=== About this task ===
Return all of the following entries as written, but without the images.
· · ·
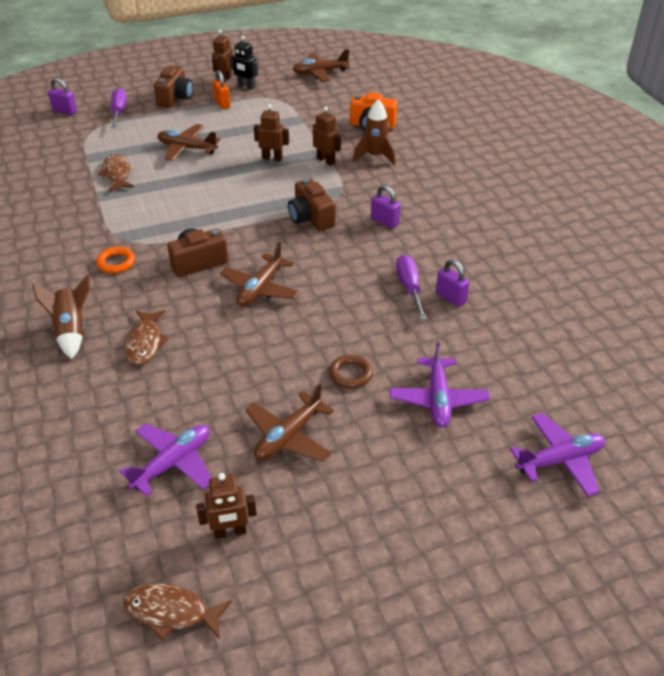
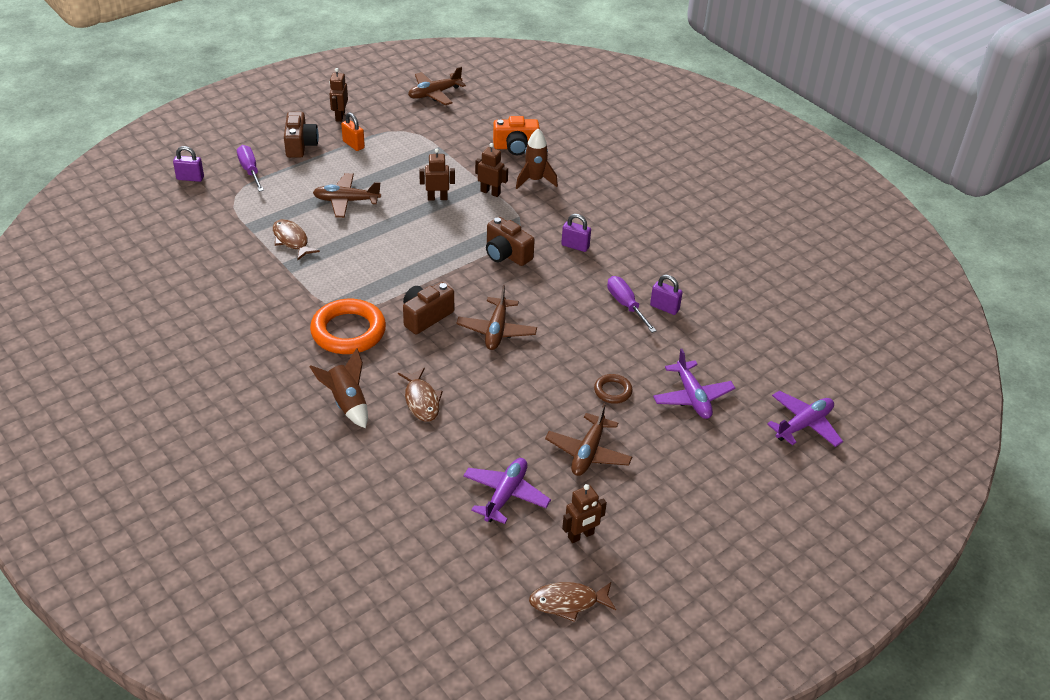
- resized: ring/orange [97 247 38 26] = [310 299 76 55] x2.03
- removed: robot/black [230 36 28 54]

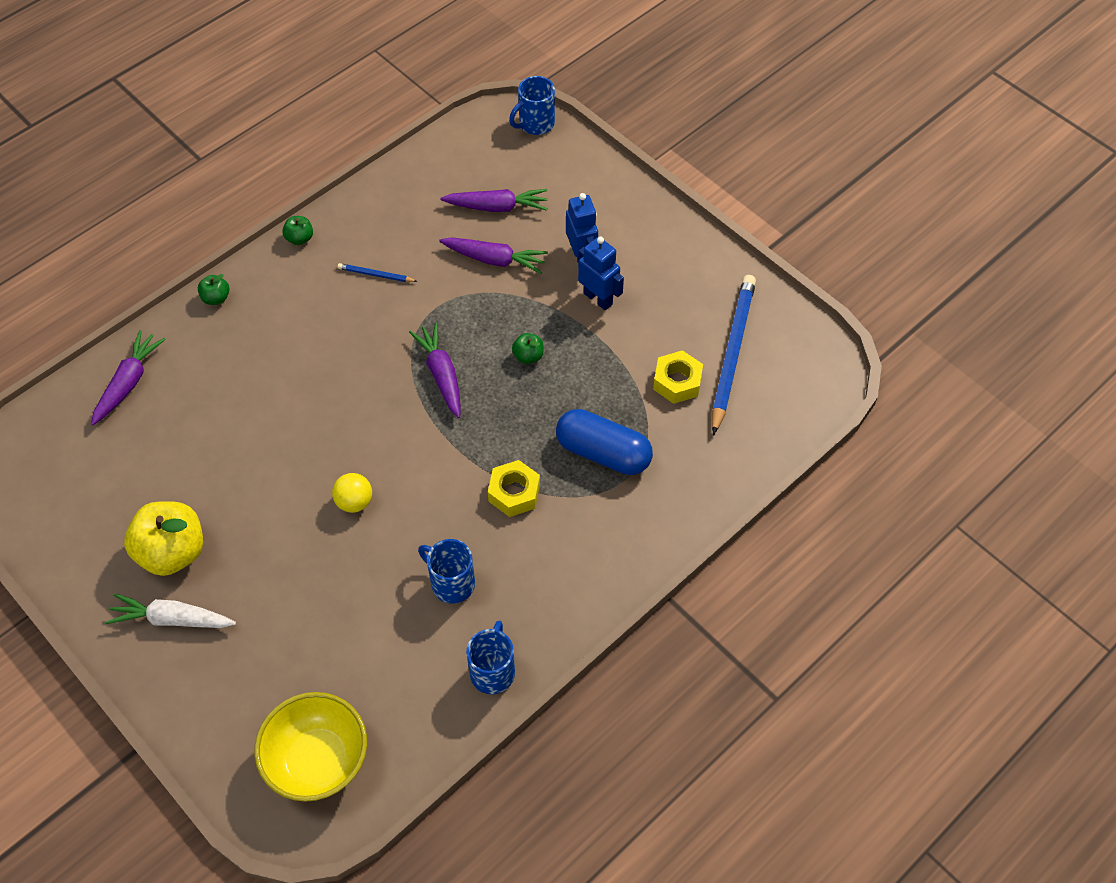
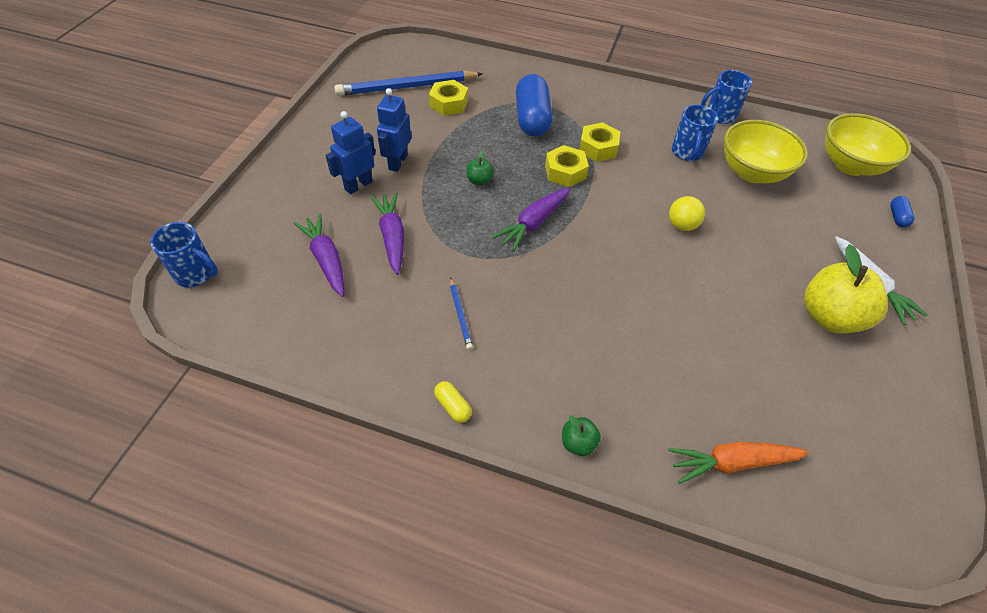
- recoloured: carrot/purple [91 330 75 95] to carrot/orange [668 442 141 42]
- replaced: apple/green [282 216 31 29] to capsule/yellow [434 381 38 42]
- added: nut/yellow [545 145 44 42]
- added: bowl/yellow [724 120 84 63]
- added: capsule/blue [890 196 24 31]

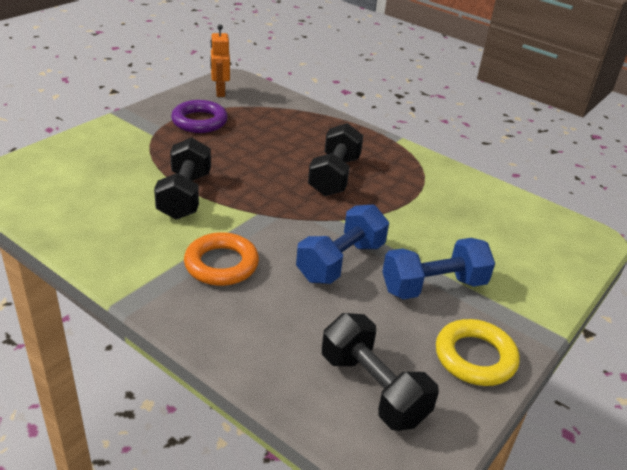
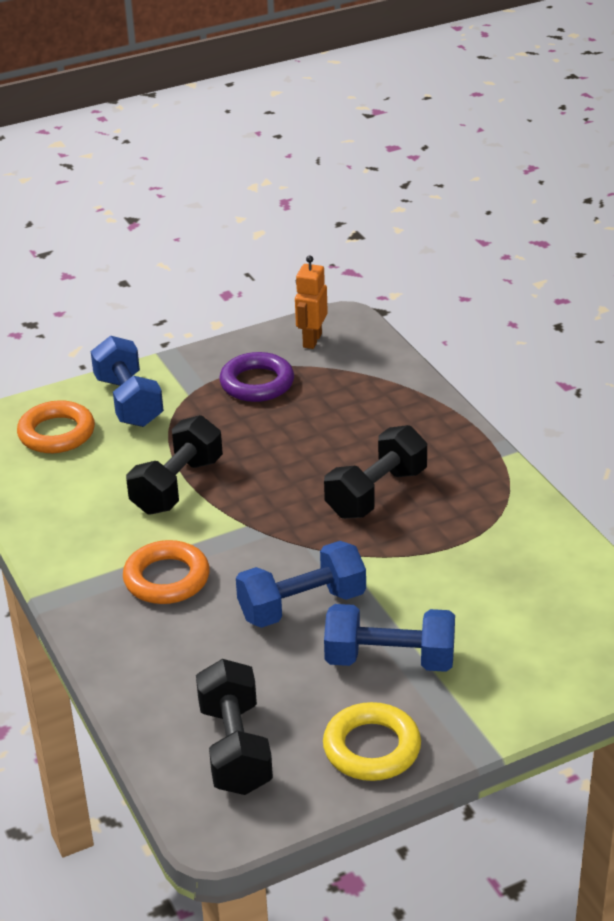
- added: ring/orange [17 400 78 53]
- added: dumbbell/blue [91 336 73 91]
· · ·
=== Response box ===
- resized: ring/orange [97 247 38 26] = [310 299 76 55] x2.03
- removed: robot/black [230 36 28 54]

- recoloured: carrot/purple [91 330 75 95] to carrot/orange [668 442 141 42]
- replaced: apple/green [282 216 31 29] to capsule/yellow [434 381 38 42]
- added: nut/yellow [545 145 44 42]
- added: bowl/yellow [724 120 84 63]
- added: capsule/blue [890 196 24 31]

- added: ring/orange [17 400 78 53]
- added: dumbbell/blue [91 336 73 91]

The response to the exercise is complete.